→ **Problem to work on**
Scan the records for "tape". Show the matching lines.

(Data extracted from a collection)
++++++++++++++++++++

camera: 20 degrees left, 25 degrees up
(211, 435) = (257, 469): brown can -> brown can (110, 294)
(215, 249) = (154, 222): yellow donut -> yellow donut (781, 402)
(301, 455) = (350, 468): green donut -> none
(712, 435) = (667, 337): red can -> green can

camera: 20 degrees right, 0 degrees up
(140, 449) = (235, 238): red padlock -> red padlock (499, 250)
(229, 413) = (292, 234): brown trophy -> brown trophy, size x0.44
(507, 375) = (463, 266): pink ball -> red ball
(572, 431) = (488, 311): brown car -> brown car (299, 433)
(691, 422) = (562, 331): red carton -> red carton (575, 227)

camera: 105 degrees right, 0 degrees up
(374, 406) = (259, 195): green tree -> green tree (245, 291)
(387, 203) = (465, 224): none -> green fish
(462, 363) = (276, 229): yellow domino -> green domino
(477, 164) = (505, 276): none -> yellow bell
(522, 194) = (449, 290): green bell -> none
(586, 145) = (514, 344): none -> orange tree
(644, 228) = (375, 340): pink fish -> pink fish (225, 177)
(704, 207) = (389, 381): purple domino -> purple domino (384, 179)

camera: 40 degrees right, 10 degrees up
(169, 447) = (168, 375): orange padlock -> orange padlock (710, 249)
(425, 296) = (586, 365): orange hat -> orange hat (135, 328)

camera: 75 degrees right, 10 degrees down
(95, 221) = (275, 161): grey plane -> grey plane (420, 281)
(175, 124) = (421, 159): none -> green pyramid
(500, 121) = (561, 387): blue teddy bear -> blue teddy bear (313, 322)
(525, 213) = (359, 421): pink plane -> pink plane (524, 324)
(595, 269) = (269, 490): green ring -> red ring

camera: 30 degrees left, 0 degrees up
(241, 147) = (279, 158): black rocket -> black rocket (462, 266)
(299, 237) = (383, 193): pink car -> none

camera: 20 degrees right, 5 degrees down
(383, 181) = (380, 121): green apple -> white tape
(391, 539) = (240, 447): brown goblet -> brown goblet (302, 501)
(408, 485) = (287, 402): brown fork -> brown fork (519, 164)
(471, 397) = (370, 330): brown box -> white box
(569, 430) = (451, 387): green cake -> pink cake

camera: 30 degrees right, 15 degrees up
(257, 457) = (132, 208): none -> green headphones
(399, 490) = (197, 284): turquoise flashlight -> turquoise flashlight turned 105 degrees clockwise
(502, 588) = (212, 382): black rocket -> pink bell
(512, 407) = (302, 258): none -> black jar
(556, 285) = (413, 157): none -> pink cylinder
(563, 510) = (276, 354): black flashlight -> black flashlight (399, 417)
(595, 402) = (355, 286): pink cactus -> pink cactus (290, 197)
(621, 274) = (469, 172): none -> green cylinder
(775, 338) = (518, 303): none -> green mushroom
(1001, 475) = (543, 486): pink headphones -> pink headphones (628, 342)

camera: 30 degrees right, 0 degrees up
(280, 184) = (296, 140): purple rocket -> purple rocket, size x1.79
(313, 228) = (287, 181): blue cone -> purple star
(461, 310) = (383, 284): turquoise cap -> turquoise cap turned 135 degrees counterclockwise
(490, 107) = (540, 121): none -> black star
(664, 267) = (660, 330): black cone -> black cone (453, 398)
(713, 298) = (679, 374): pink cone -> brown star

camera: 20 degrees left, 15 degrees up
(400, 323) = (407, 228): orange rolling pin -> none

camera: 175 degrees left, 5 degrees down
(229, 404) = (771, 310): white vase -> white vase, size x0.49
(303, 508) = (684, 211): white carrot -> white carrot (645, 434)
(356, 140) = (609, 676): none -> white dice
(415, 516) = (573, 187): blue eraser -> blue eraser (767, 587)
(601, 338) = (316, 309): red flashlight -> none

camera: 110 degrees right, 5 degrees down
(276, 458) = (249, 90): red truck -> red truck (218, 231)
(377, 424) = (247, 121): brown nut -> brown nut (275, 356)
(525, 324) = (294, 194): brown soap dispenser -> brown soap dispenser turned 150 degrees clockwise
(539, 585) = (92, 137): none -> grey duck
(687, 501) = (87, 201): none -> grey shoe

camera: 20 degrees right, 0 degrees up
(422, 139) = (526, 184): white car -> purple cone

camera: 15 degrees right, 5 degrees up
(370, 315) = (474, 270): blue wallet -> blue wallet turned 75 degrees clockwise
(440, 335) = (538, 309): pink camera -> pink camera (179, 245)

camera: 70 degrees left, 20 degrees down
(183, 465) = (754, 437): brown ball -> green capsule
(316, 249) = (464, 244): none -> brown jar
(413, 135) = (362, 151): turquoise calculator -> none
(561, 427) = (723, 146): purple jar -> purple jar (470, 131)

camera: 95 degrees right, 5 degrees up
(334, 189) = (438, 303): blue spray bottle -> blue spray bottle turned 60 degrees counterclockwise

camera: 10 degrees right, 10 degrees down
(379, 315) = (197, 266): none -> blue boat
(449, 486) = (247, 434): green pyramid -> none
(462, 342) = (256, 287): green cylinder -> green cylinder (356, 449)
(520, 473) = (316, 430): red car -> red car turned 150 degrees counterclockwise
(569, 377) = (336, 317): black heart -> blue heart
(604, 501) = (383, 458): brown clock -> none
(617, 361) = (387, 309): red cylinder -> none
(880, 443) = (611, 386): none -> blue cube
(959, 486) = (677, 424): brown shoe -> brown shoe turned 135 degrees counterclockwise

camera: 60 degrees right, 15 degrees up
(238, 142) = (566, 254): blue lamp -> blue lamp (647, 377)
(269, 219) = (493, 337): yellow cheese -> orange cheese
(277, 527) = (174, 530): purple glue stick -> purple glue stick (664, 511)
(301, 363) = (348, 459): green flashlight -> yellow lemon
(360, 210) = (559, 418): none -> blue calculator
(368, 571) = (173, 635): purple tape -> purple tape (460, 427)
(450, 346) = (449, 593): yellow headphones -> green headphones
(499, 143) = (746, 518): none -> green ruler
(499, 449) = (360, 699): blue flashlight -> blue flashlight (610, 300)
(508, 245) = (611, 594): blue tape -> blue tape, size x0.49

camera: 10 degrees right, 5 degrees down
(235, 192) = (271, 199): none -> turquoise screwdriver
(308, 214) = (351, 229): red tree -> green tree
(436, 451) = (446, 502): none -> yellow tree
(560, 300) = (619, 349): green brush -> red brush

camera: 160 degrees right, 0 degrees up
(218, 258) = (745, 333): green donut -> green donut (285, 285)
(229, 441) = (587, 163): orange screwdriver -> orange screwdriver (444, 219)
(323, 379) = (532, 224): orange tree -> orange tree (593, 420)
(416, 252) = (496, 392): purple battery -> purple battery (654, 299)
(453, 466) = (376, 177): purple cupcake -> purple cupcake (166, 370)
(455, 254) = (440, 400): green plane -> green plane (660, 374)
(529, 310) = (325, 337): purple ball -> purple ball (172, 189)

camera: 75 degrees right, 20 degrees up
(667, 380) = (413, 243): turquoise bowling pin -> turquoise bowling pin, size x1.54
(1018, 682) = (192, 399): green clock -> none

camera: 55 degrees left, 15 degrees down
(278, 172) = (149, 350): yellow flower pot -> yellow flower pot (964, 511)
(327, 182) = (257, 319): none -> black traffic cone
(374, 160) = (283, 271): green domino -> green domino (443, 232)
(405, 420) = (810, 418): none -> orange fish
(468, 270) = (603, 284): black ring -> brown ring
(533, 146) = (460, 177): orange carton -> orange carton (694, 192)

++++++++++++++++++++

→ **Reply to the exercise**
(383, 181) = (380, 121): green apple -> white tape
(368, 571) = (173, 635): purple tape -> purple tape (460, 427)
(508, 245) = (611, 594): blue tape -> blue tape, size x0.49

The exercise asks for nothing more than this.